Description of the task:
Within the data that follows, set down exactly the lines from the one containing "POT2: 10k -> 100k" through the one containing "POT2 pin VCC: 5V -> GND", both ends included.

(Beginning of Exercise material)

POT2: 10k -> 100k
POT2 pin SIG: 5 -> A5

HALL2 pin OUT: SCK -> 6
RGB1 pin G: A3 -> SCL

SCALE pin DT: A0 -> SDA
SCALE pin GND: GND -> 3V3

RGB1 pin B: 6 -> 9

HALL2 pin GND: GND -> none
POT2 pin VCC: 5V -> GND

(End of Exercise material)
(Beginning of Exercise material)

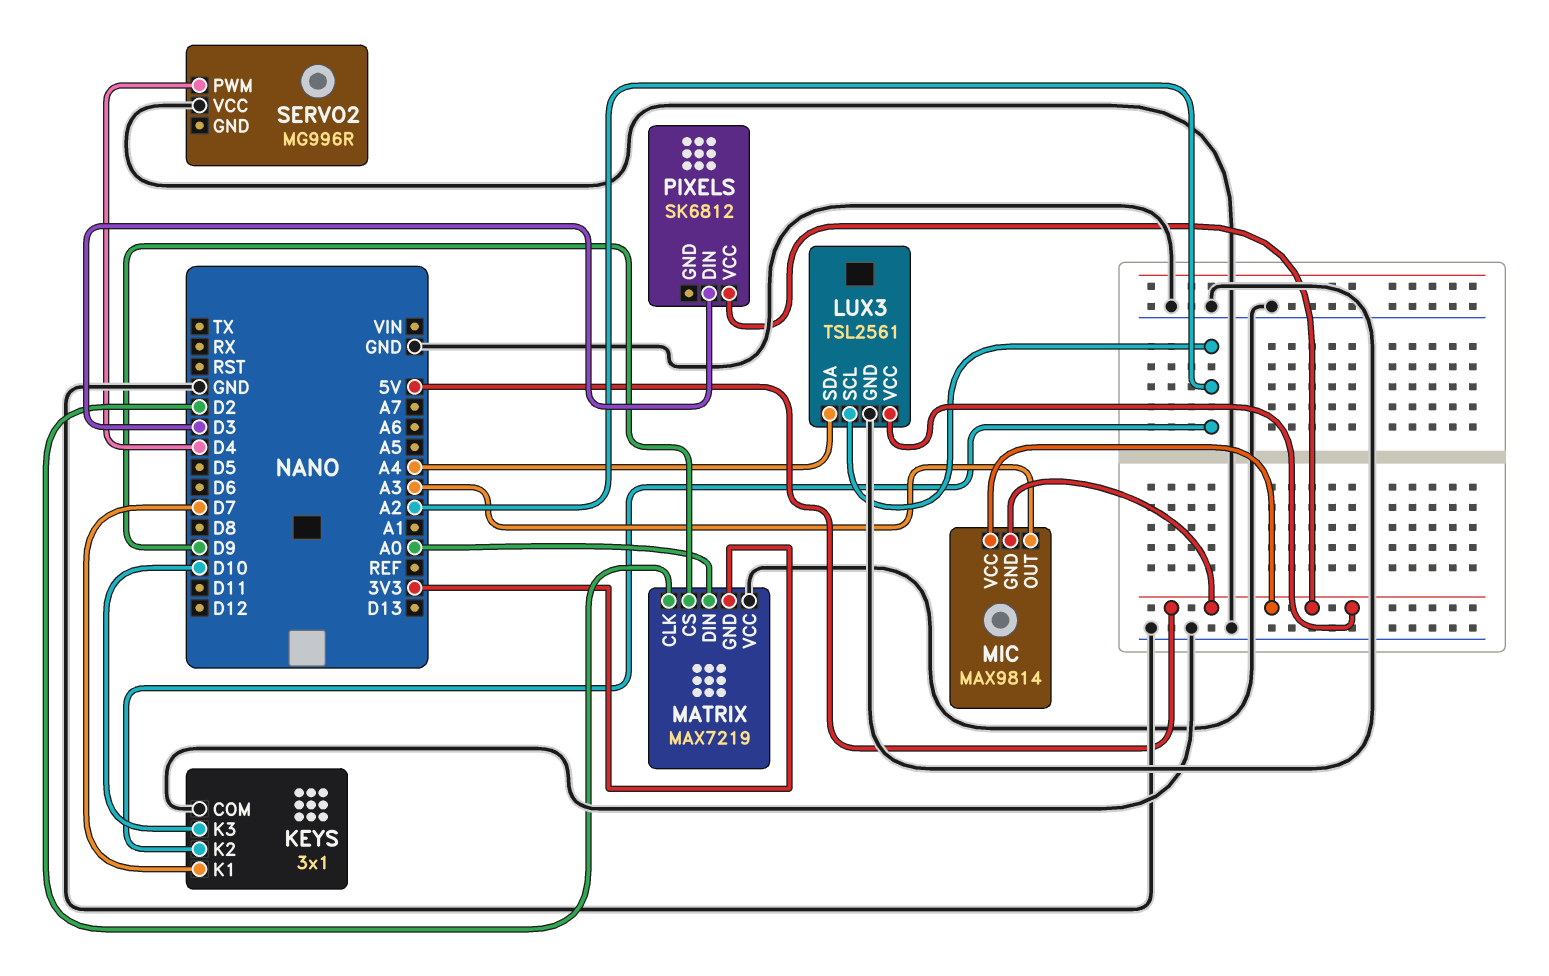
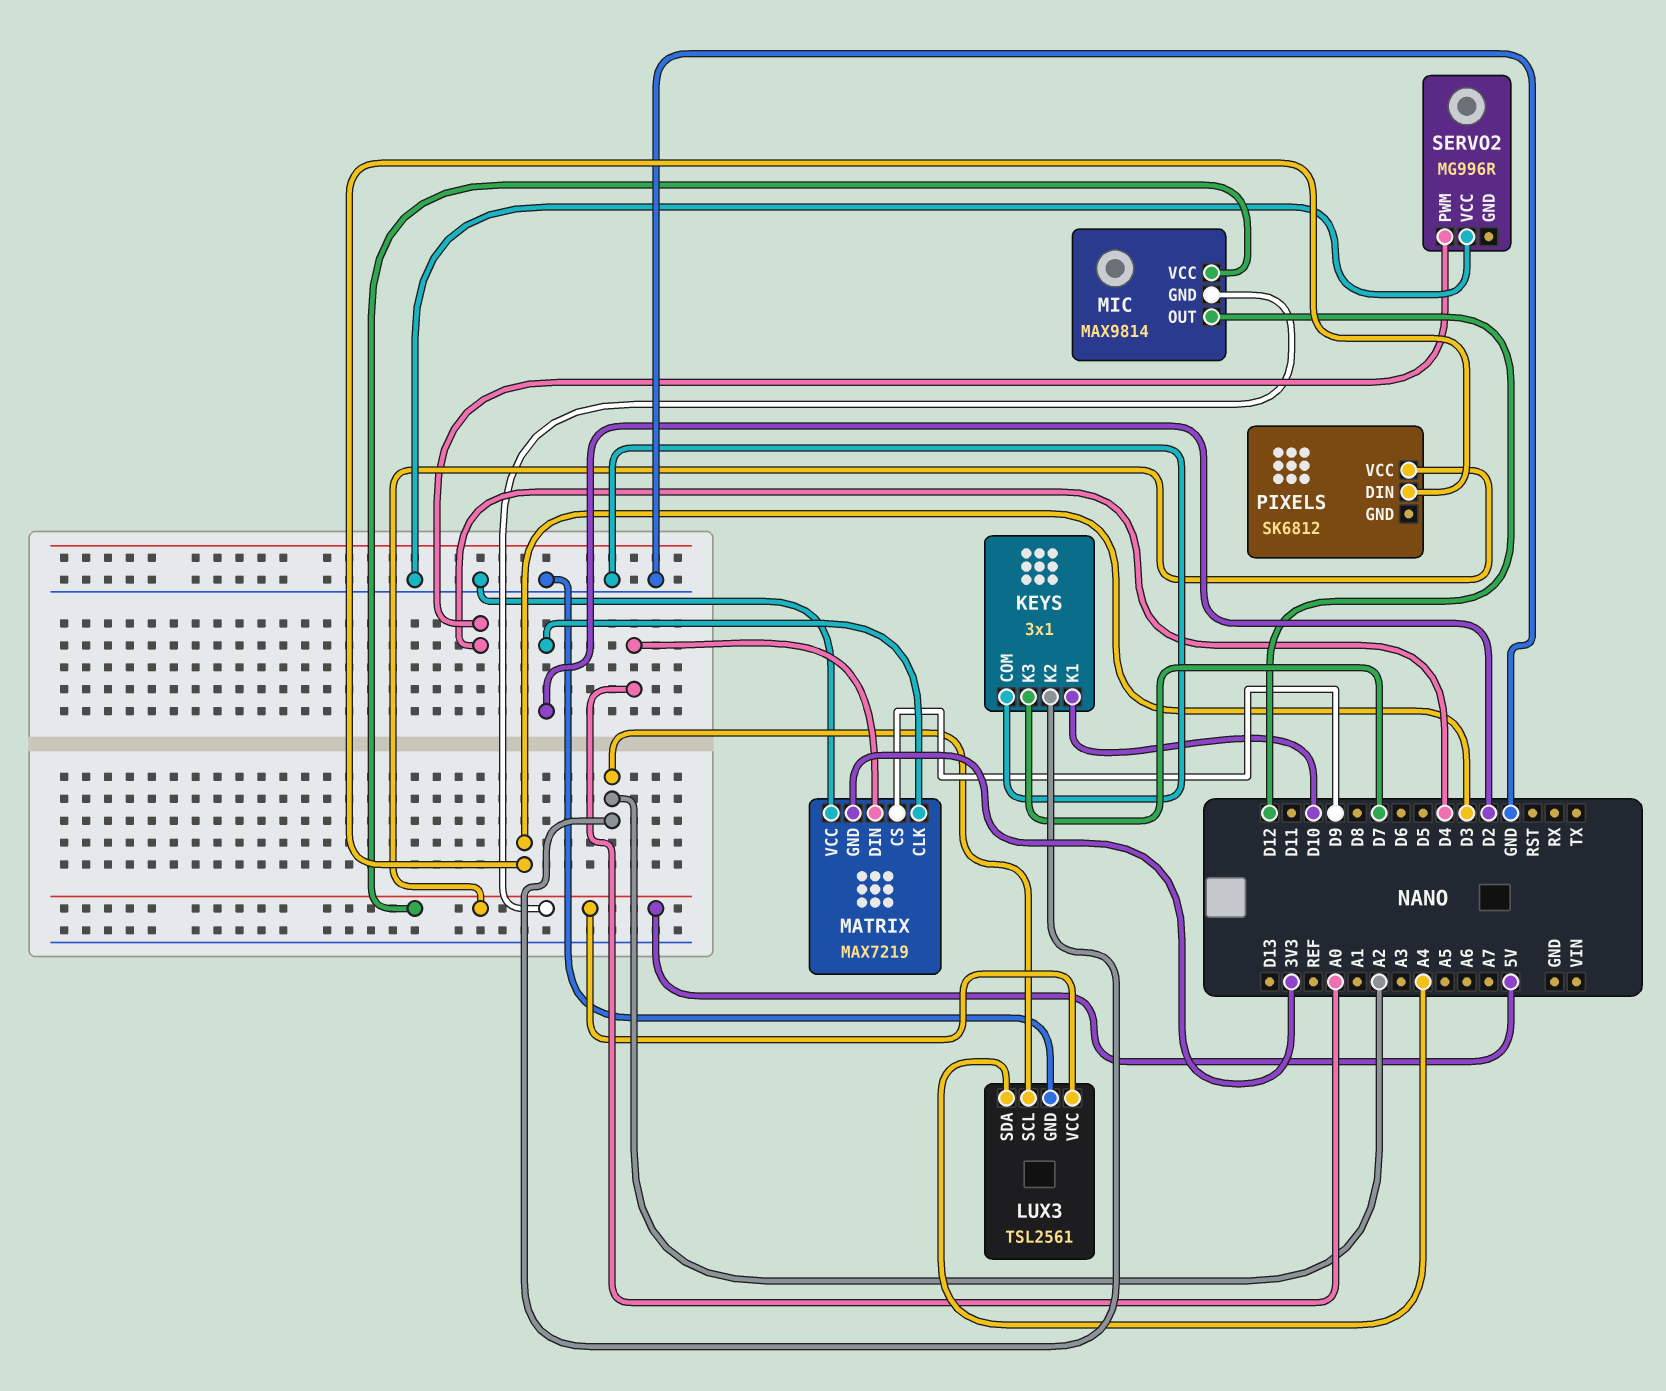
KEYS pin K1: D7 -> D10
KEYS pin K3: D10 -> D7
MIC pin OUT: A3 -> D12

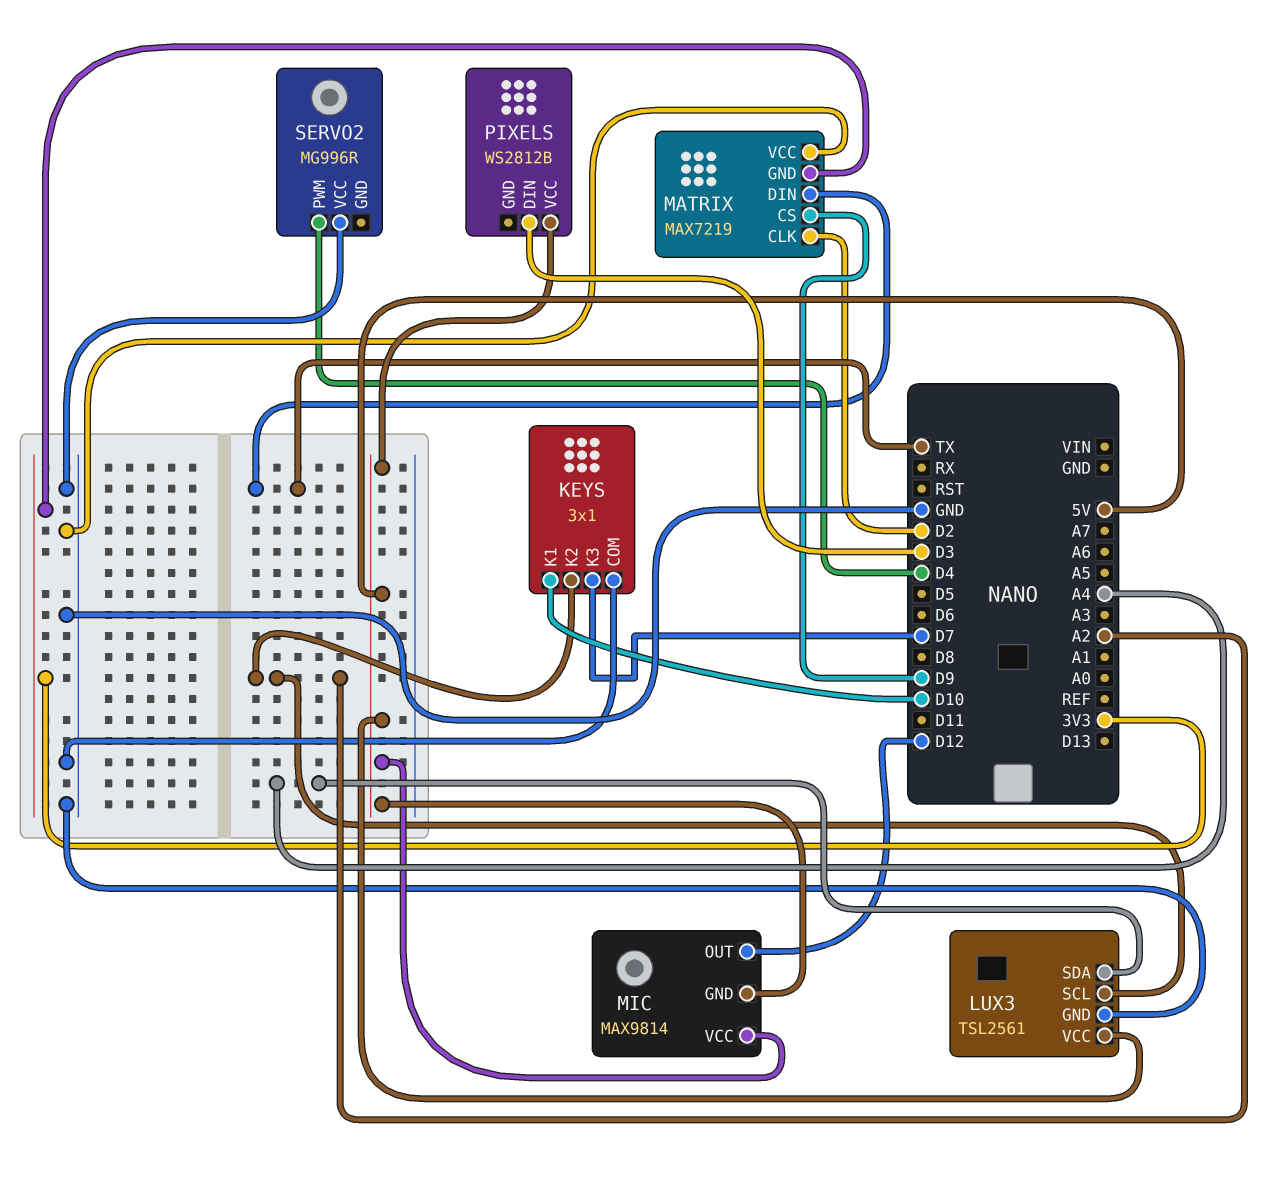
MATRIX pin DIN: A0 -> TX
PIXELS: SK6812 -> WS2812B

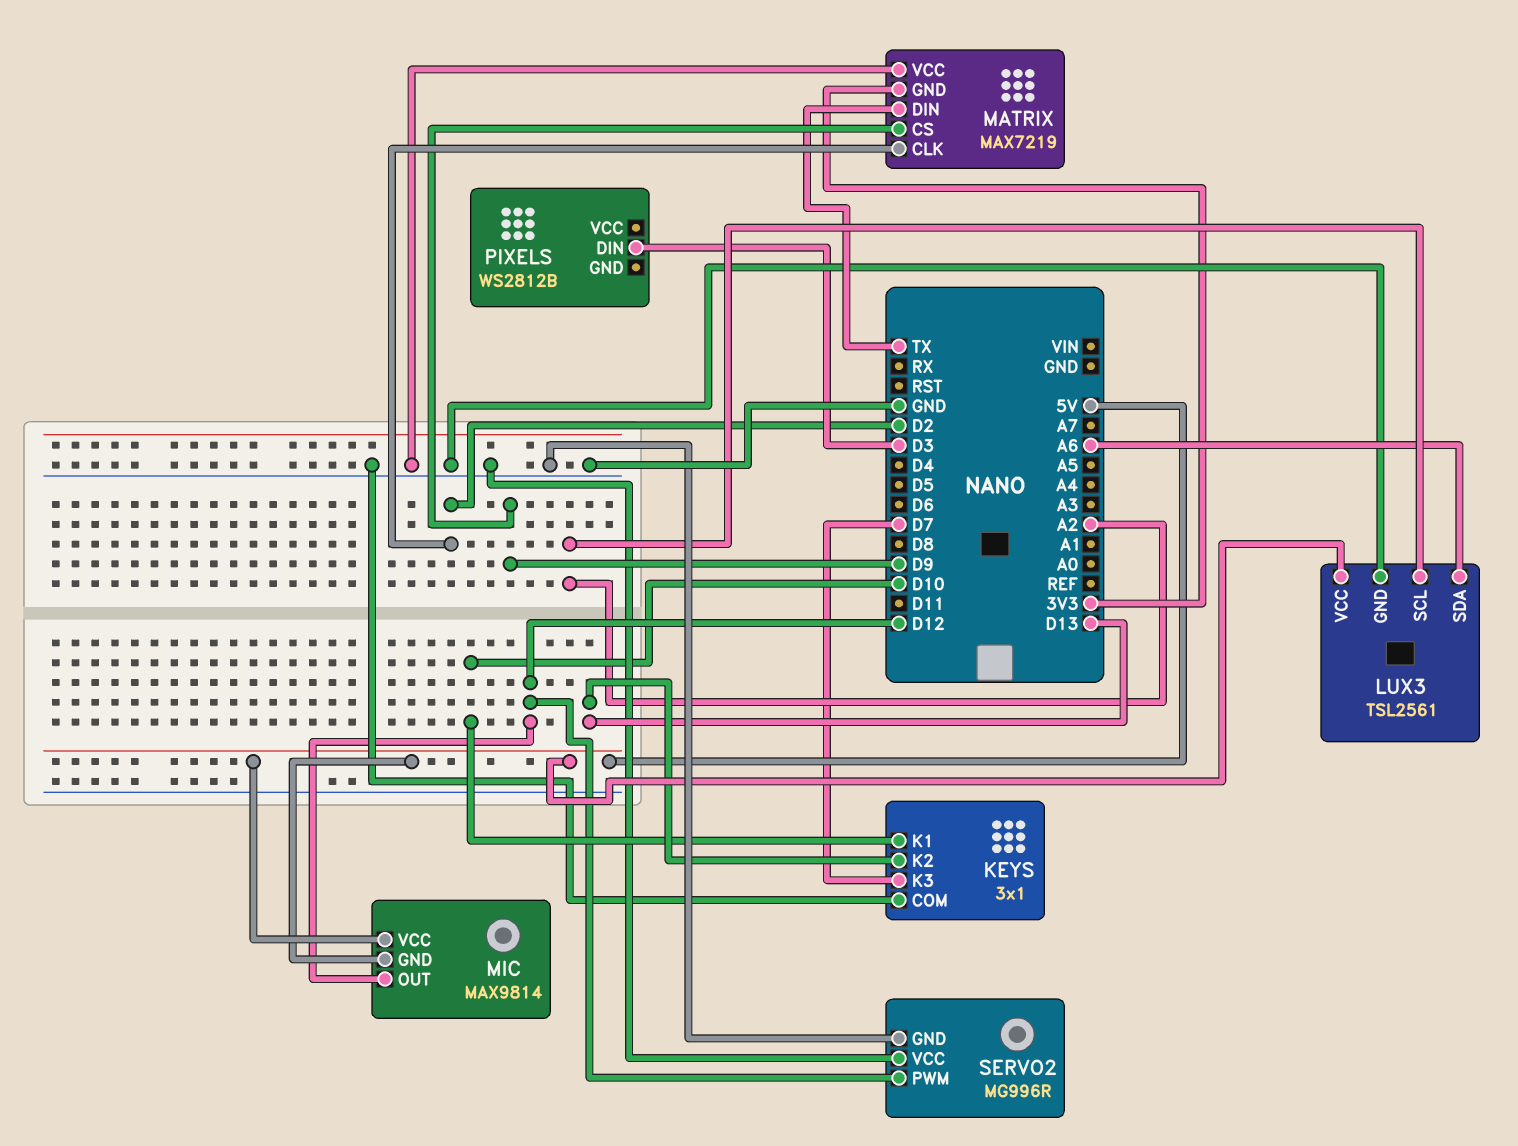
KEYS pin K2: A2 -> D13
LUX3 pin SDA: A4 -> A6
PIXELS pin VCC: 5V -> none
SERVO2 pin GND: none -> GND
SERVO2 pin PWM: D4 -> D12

(End of Exercise material)

Worked solution:
POT2: 10k -> 100k
POT2 pin SIG: 5 -> A5

HALL2 pin OUT: SCK -> 6
RGB1 pin G: A3 -> SCL

SCALE pin DT: A0 -> SDA
SCALE pin GND: GND -> 3V3

RGB1 pin B: 6 -> 9

HALL2 pin GND: GND -> none
POT2 pin VCC: 5V -> GND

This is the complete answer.